**PROMPT**
Copy the entries below verbatim, omitting any pictures they contain.

**GIVEN ENTRIES**

= = =

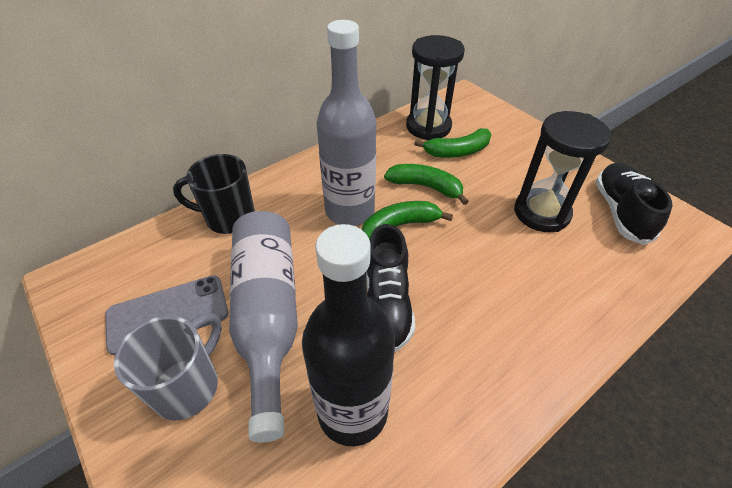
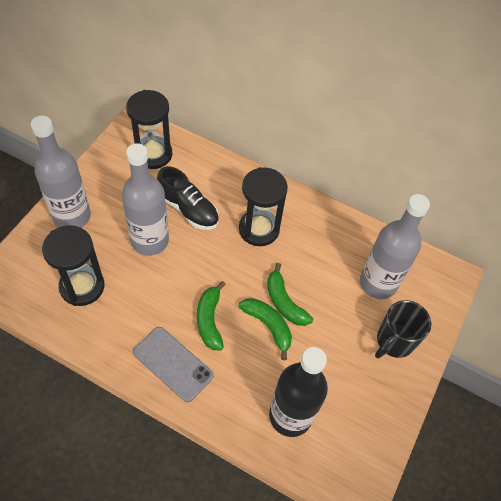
black hourglass: 2 -> 3
black shoe: 2 -> 1
grey bottle: 2 -> 3
grey mug: 1 -> 0

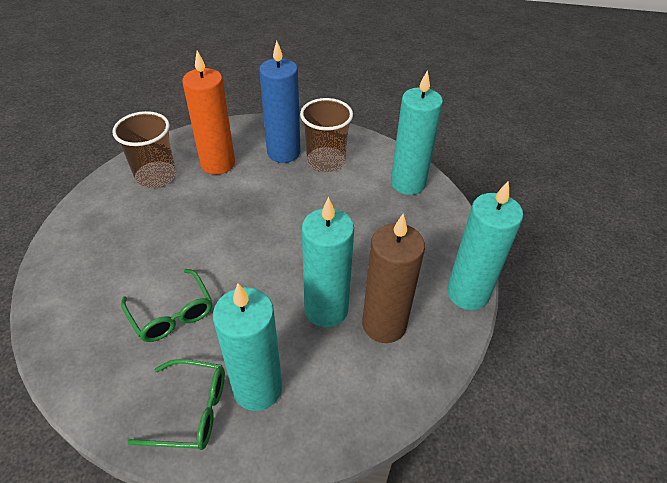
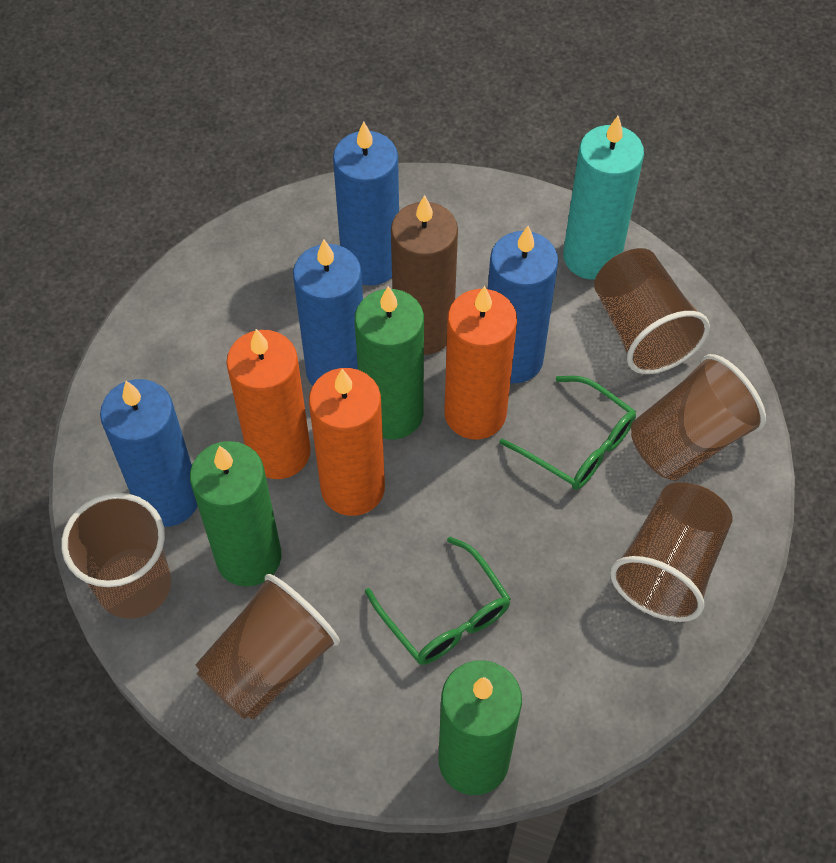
blue candle: 1 -> 4
brown cup: 2 -> 5
green candle: 0 -> 3
orange candle: 1 -> 3
turquoise candle: 4 -> 1

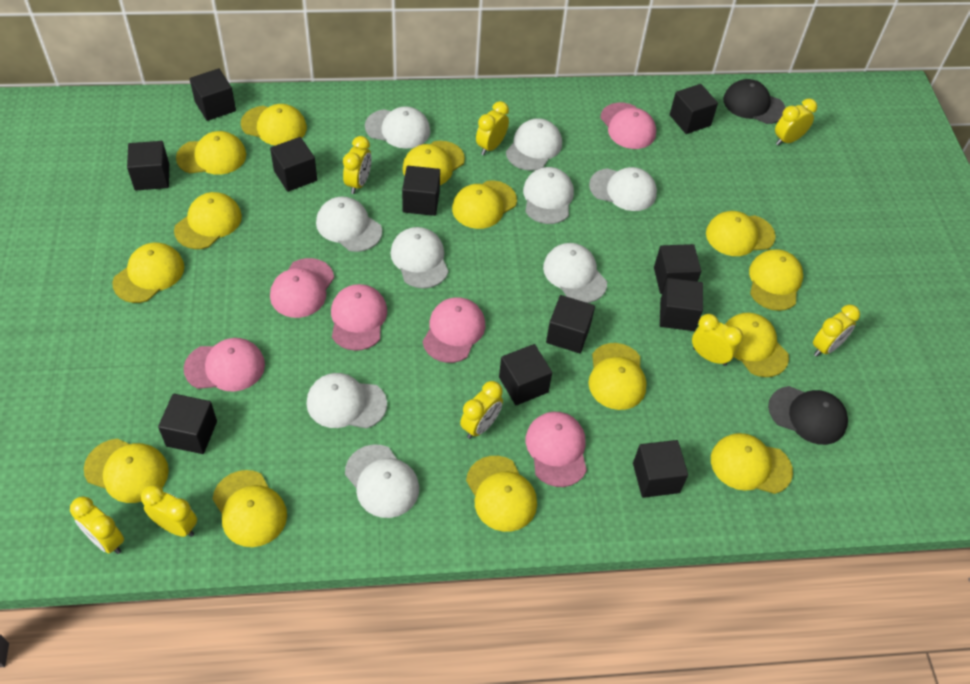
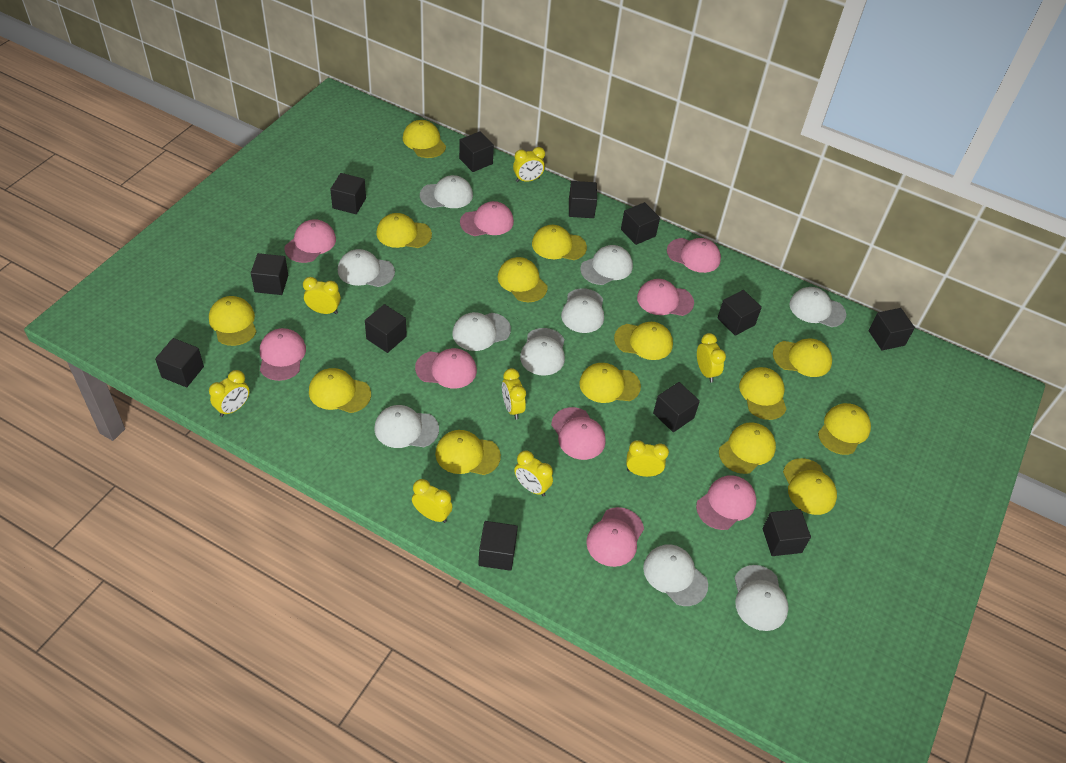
black cap: 2 -> 0
black cube: 11 -> 12
pink cap: 6 -> 9
white cap: 9 -> 10

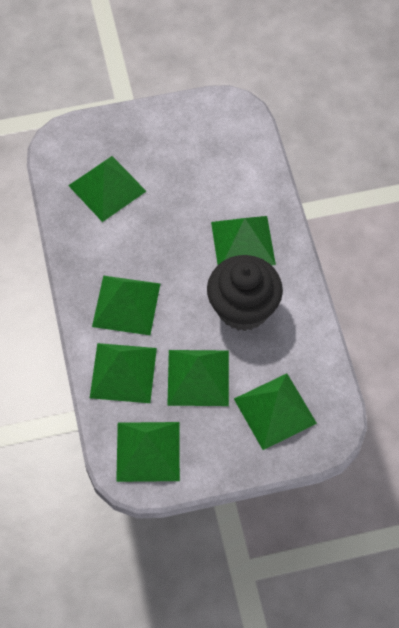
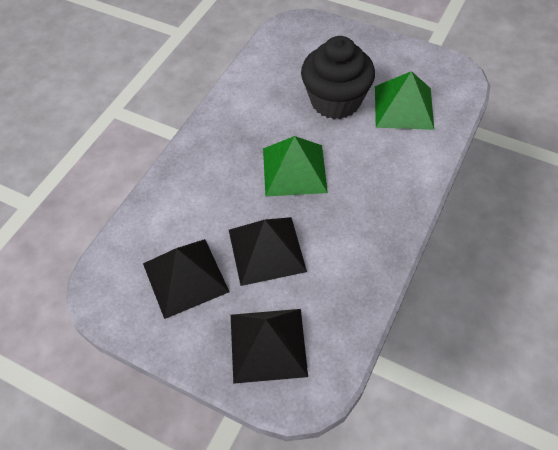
black pyramid: 0 -> 3
green pyramid: 7 -> 2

= = =

**REPLY**
black hourglass: 2 -> 3
black shoe: 2 -> 1
grey bottle: 2 -> 3
grey mug: 1 -> 0

blue candle: 1 -> 4
brown cup: 2 -> 5
green candle: 0 -> 3
orange candle: 1 -> 3
turquoise candle: 4 -> 1

black cap: 2 -> 0
black cube: 11 -> 12
pink cap: 6 -> 9
white cap: 9 -> 10

black pyramid: 0 -> 3
green pyramid: 7 -> 2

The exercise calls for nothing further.